WHAT TO PRODUCE >>
Copy out the lines below that hold the word "hexagon".

[Frame-by-frame shape edits]

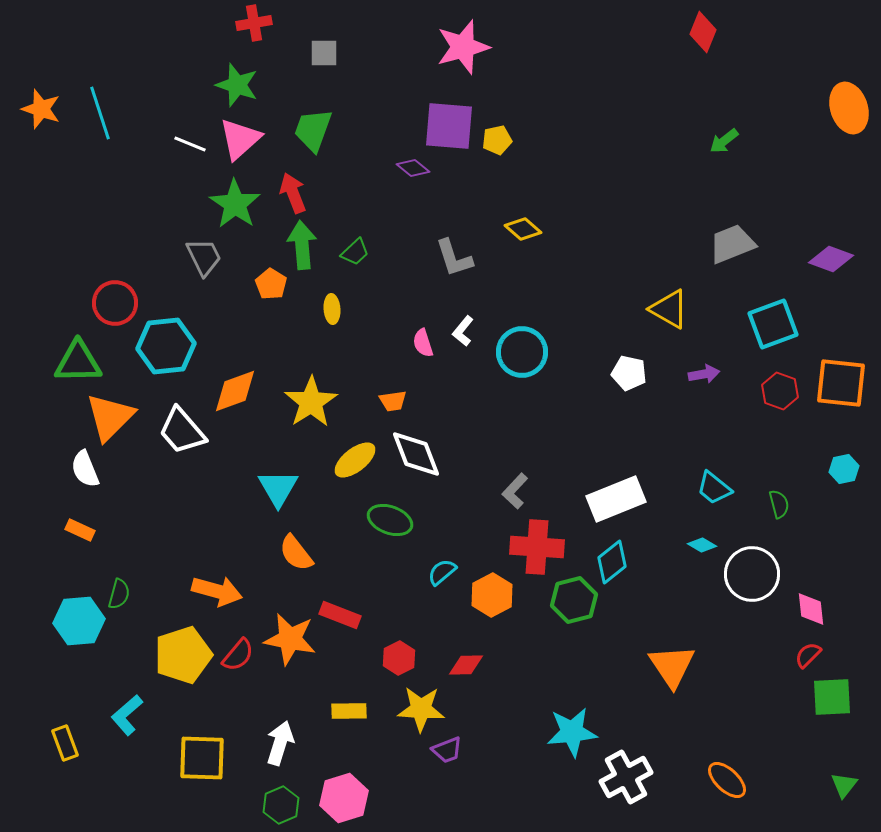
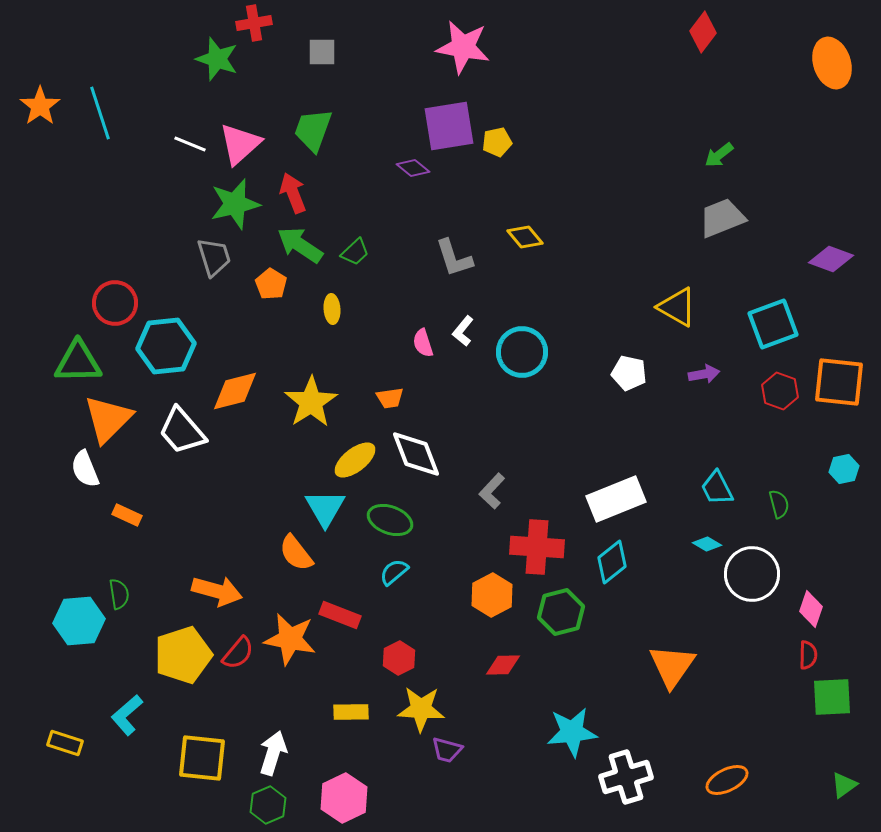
red diamond at (703, 32): rotated 15 degrees clockwise
pink star at (463, 47): rotated 26 degrees clockwise
gray square at (324, 53): moved 2 px left, 1 px up
green star at (237, 85): moved 20 px left, 26 px up
orange ellipse at (849, 108): moved 17 px left, 45 px up
orange star at (41, 109): moved 1 px left, 3 px up; rotated 18 degrees clockwise
purple square at (449, 126): rotated 14 degrees counterclockwise
pink triangle at (240, 139): moved 5 px down
yellow pentagon at (497, 140): moved 2 px down
green arrow at (724, 141): moved 5 px left, 14 px down
green star at (235, 204): rotated 24 degrees clockwise
yellow diamond at (523, 229): moved 2 px right, 8 px down; rotated 9 degrees clockwise
gray trapezoid at (732, 244): moved 10 px left, 26 px up
green arrow at (302, 245): moved 2 px left; rotated 51 degrees counterclockwise
gray trapezoid at (204, 257): moved 10 px right; rotated 9 degrees clockwise
yellow triangle at (669, 309): moved 8 px right, 2 px up
orange square at (841, 383): moved 2 px left, 1 px up
orange diamond at (235, 391): rotated 6 degrees clockwise
orange trapezoid at (393, 401): moved 3 px left, 3 px up
orange triangle at (110, 417): moved 2 px left, 2 px down
cyan triangle at (278, 488): moved 47 px right, 20 px down
cyan trapezoid at (714, 488): moved 3 px right; rotated 24 degrees clockwise
gray L-shape at (515, 491): moved 23 px left
orange rectangle at (80, 530): moved 47 px right, 15 px up
cyan diamond at (702, 545): moved 5 px right, 1 px up
cyan semicircle at (442, 572): moved 48 px left
green semicircle at (119, 594): rotated 24 degrees counterclockwise
green hexagon at (574, 600): moved 13 px left, 12 px down
pink diamond at (811, 609): rotated 24 degrees clockwise
red semicircle at (238, 655): moved 2 px up
red semicircle at (808, 655): rotated 136 degrees clockwise
red diamond at (466, 665): moved 37 px right
orange triangle at (672, 666): rotated 9 degrees clockwise
yellow rectangle at (349, 711): moved 2 px right, 1 px down
yellow rectangle at (65, 743): rotated 52 degrees counterclockwise
white arrow at (280, 743): moved 7 px left, 10 px down
purple trapezoid at (447, 750): rotated 36 degrees clockwise
yellow square at (202, 758): rotated 4 degrees clockwise
white cross at (626, 777): rotated 12 degrees clockwise
orange ellipse at (727, 780): rotated 69 degrees counterclockwise
green triangle at (844, 785): rotated 16 degrees clockwise
pink hexagon at (344, 798): rotated 9 degrees counterclockwise
green hexagon at (281, 805): moved 13 px left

EXERCISE SOLUTION >>
green hexagon at (574, 600): moved 13 px left, 12 px down
pink hexagon at (344, 798): rotated 9 degrees counterclockwise
green hexagon at (281, 805): moved 13 px left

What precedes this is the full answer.